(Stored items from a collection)
————

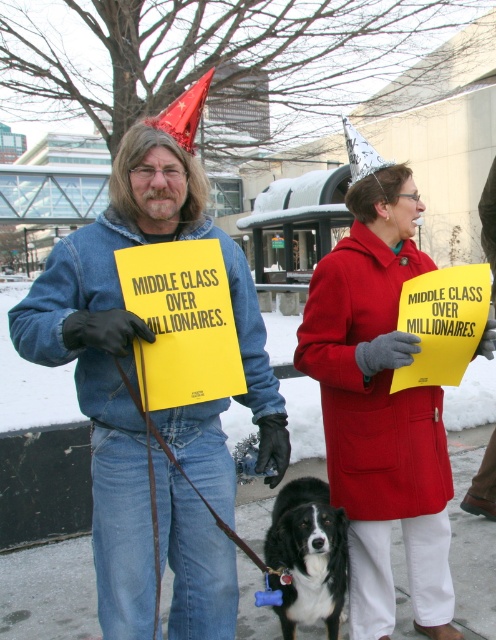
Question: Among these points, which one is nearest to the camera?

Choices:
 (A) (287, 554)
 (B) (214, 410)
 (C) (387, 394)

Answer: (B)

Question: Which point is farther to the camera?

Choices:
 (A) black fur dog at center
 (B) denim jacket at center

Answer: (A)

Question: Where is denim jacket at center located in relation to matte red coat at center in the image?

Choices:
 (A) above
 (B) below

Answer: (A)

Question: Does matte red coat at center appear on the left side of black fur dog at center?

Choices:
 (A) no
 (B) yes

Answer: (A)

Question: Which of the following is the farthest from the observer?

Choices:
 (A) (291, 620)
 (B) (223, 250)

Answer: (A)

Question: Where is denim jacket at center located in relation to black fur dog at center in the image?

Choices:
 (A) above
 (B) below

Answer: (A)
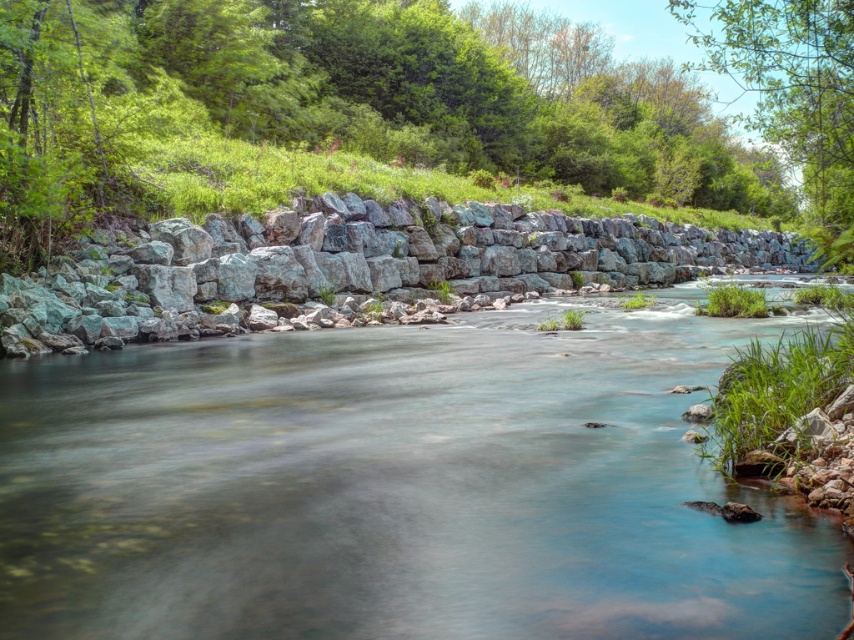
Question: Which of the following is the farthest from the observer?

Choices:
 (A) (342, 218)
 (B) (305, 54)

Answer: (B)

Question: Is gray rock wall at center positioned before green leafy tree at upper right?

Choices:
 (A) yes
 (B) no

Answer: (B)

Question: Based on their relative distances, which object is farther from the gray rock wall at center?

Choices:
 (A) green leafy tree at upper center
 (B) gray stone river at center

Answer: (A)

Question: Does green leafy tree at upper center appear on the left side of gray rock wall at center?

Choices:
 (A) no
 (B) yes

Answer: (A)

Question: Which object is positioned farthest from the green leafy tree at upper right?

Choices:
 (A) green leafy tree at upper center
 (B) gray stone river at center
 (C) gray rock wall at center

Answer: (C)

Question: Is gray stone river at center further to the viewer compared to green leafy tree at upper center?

————

What this task involves ::
Please return every line of the records above word for word, leaving out the pictures.

Written reply ::
Question: Among these points, which one is nearest to the camera?

Choices:
 (A) (287, 554)
 (B) (214, 410)
 (C) (387, 394)

Answer: (B)

Question: Which point is farther to the camera?

Choices:
 (A) black fur dog at center
 (B) denim jacket at center

Answer: (A)

Question: Where is denim jacket at center located in relation to matte red coat at center in the image?

Choices:
 (A) above
 (B) below

Answer: (A)

Question: Does matte red coat at center appear on the left side of black fur dog at center?

Choices:
 (A) no
 (B) yes

Answer: (A)

Question: Which of the following is the farthest from the observer?

Choices:
 (A) (291, 620)
 (B) (223, 250)

Answer: (A)

Question: Where is denim jacket at center located in relation to black fur dog at center in the image?

Choices:
 (A) above
 (B) below

Answer: (A)
Question: Which of the following is the farthest from the observer?

Choices:
 (A) (342, 218)
 (B) (305, 54)

Answer: (B)

Question: Is gray rock wall at center positioned before green leafy tree at upper right?

Choices:
 (A) yes
 (B) no

Answer: (B)

Question: Based on their relative distances, which object is farther from the gray rock wall at center?

Choices:
 (A) green leafy tree at upper center
 (B) gray stone river at center

Answer: (A)

Question: Does green leafy tree at upper center appear on the left side of gray rock wall at center?

Choices:
 (A) no
 (B) yes

Answer: (A)

Question: Which object is positioned farthest from the green leafy tree at upper right?

Choices:
 (A) green leafy tree at upper center
 (B) gray stone river at center
 (C) gray rock wall at center

Answer: (C)

Question: Is gray stone river at center further to the viewer compared to green leafy tree at upper center?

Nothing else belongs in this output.